··· Raw data
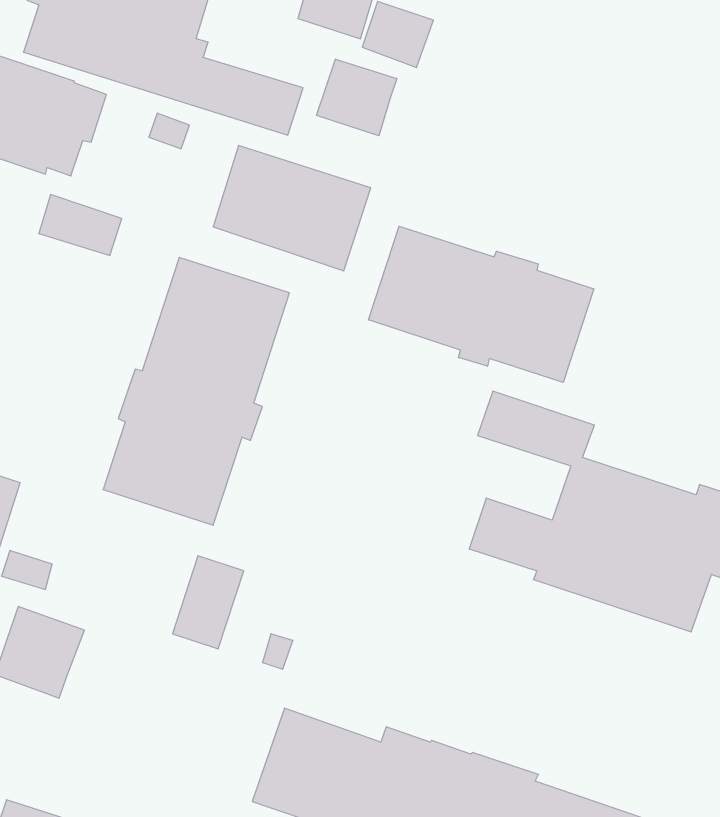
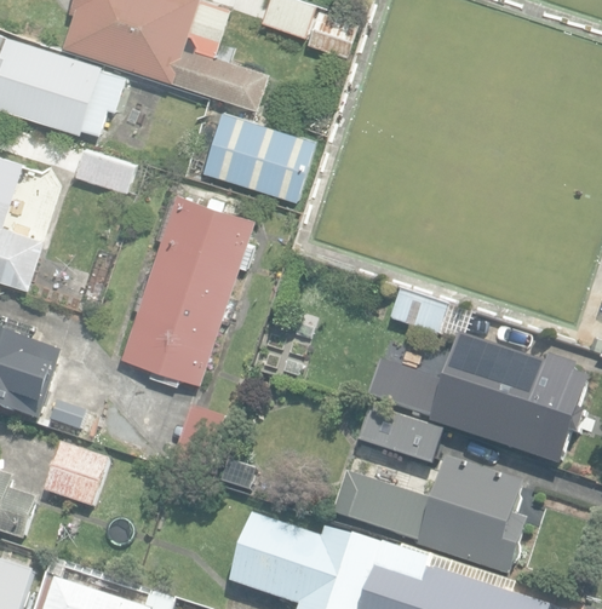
building: [317,59,397,136] -> none
building: [368,226,594,382] -> none
building: none -> [367,413,441,465]
building: none -> [331,460,528,575]

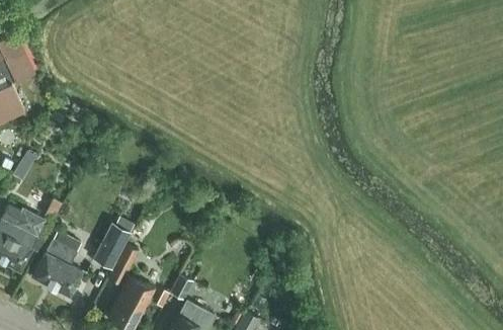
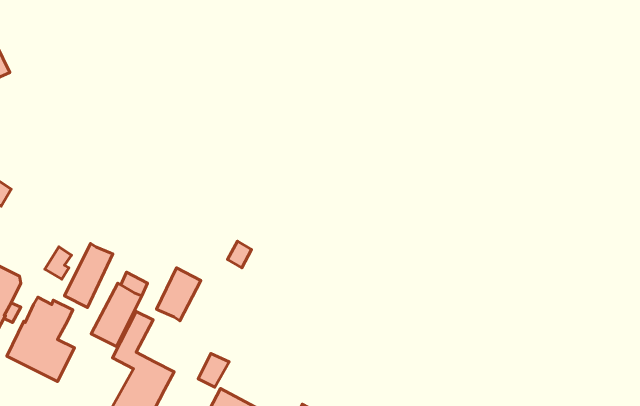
building: none -> [64,244,113,307]
building: none -> [156,268,201,321]

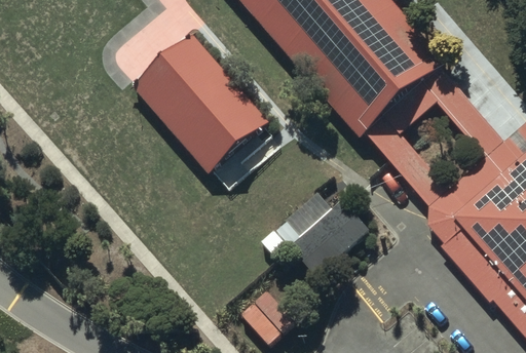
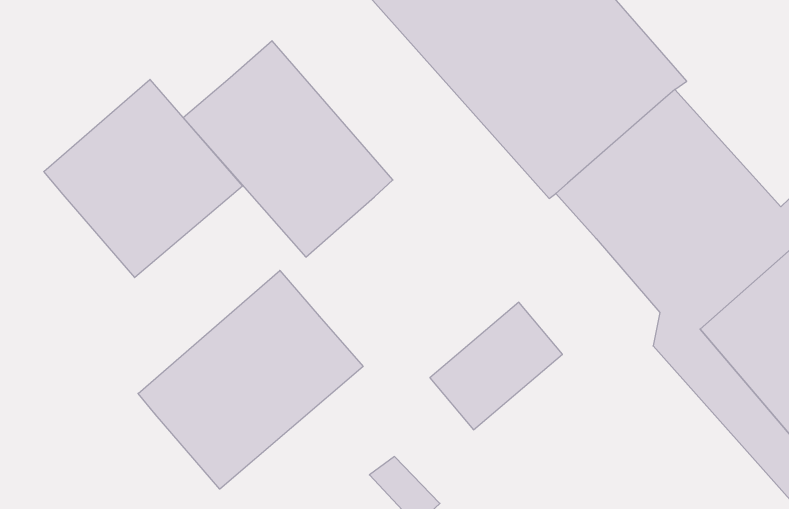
building: none -> [44,79,243,278]
building: none -> [138,270,363,489]

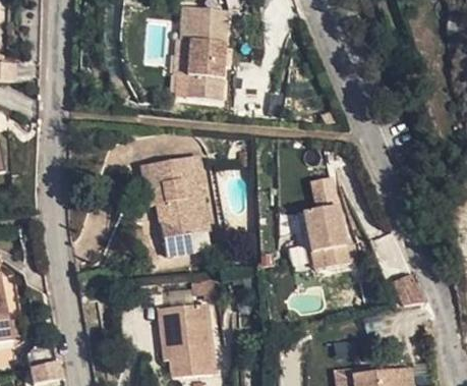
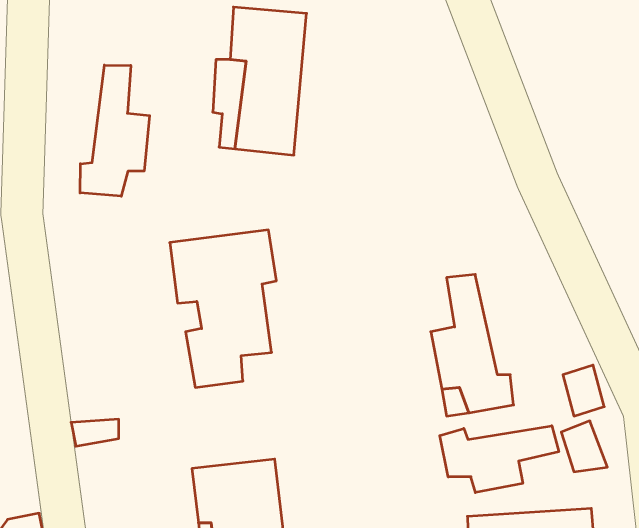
building: none -> [80,65,150,196]
building: none -> [440,426,559,493]

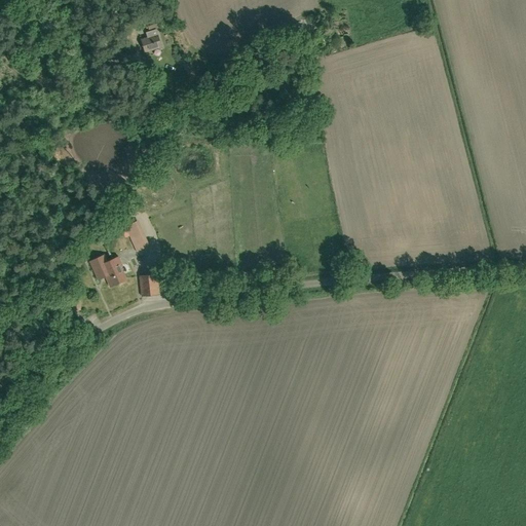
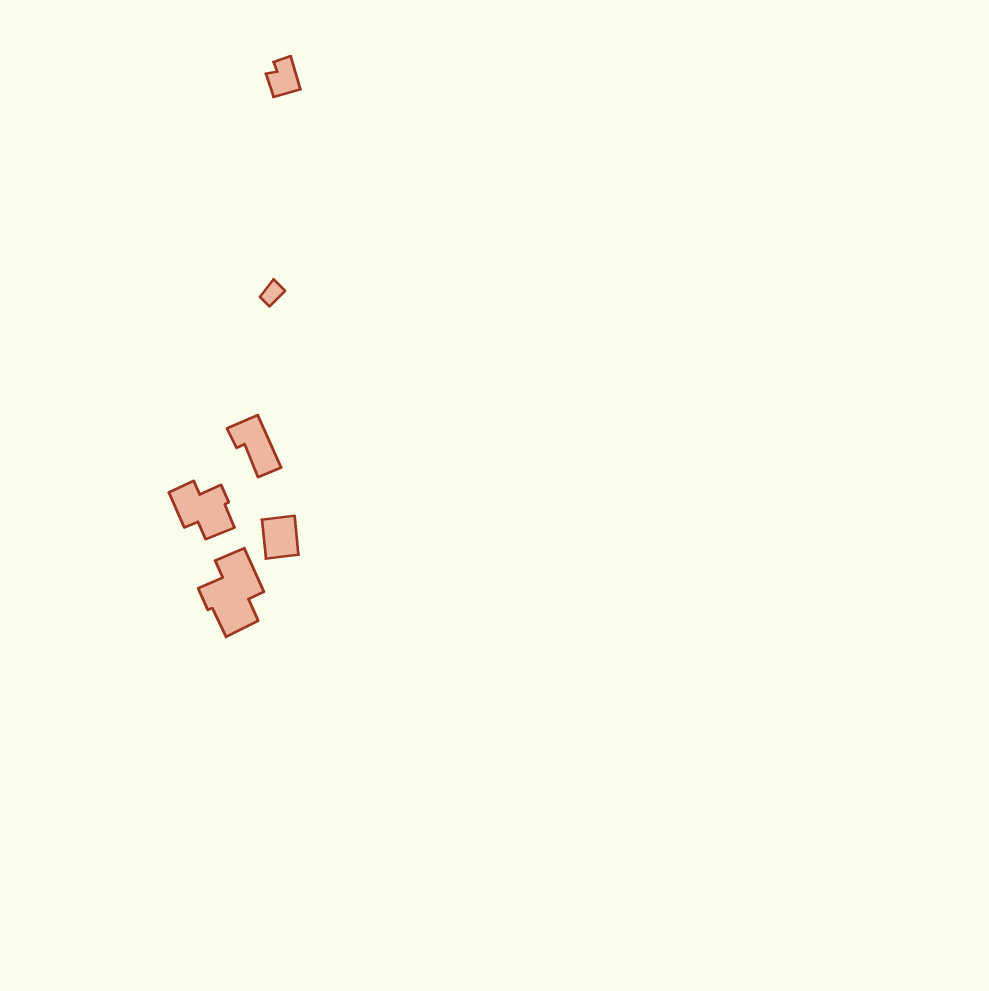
building: none -> [198,548,264,637]

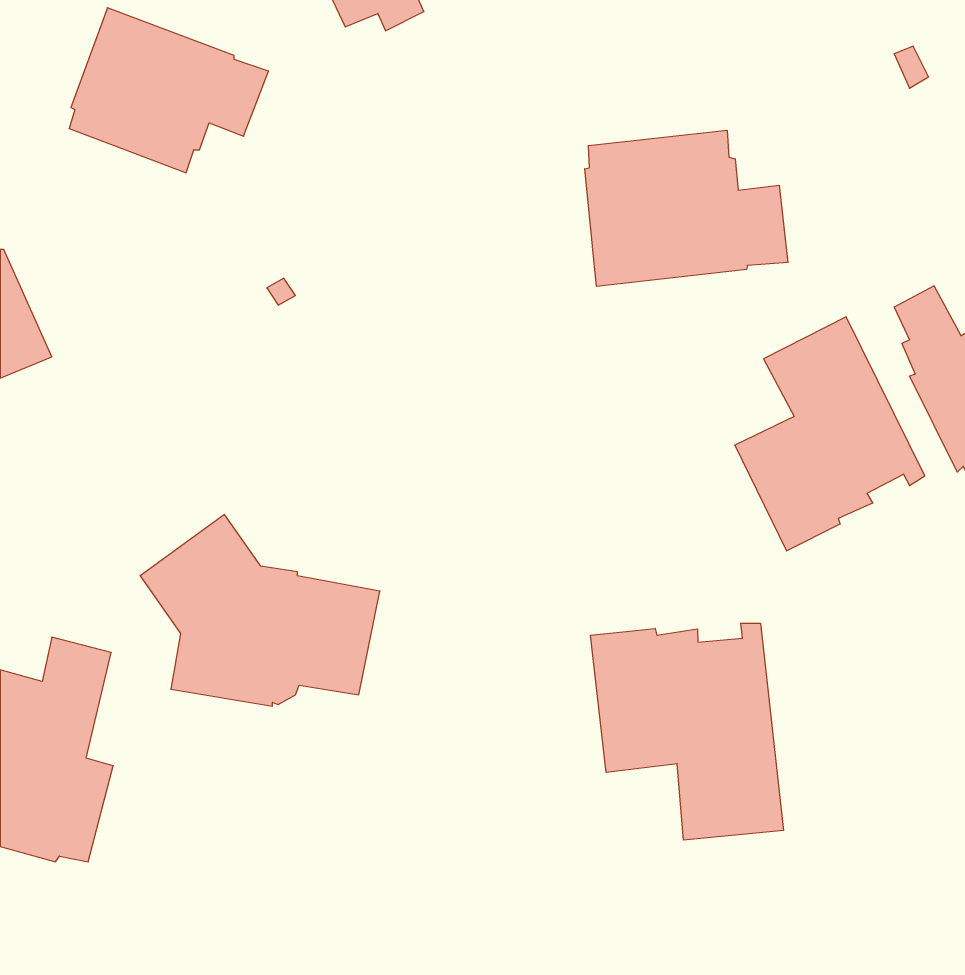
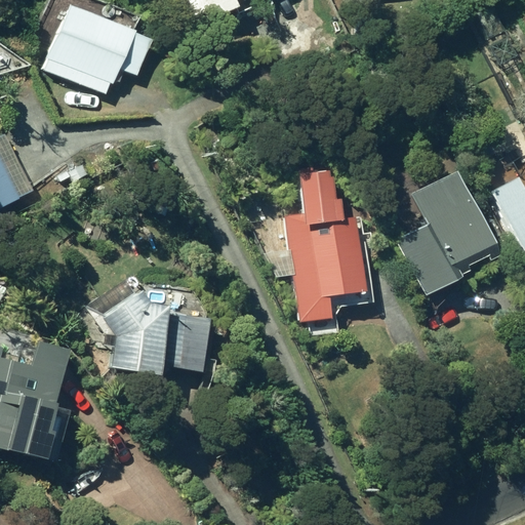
building: [585,130,788,286] -> none
building: none -> [287,163,366,322]
building: [590,623,784,840] -> none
······
▸ Task item: Leaving the pictures aside, copy exactly and only the lines from the one holding "building: none -> [198,548,264,637]" through the final line of the data, both ends kept.

▸ Response:
building: none -> [198,548,264,637]

building: [585,130,788,286] -> none
building: none -> [287,163,366,322]
building: [590,623,784,840] -> none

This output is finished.